Find every line containing "gray" in the records below and report the tally as a bare number.

# # # # #

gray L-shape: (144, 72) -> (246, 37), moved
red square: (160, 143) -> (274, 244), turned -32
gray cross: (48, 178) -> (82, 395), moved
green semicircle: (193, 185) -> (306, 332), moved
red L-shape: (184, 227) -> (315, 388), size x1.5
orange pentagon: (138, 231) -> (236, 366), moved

# # # # #

*WRITTEN RESPONSE:* 2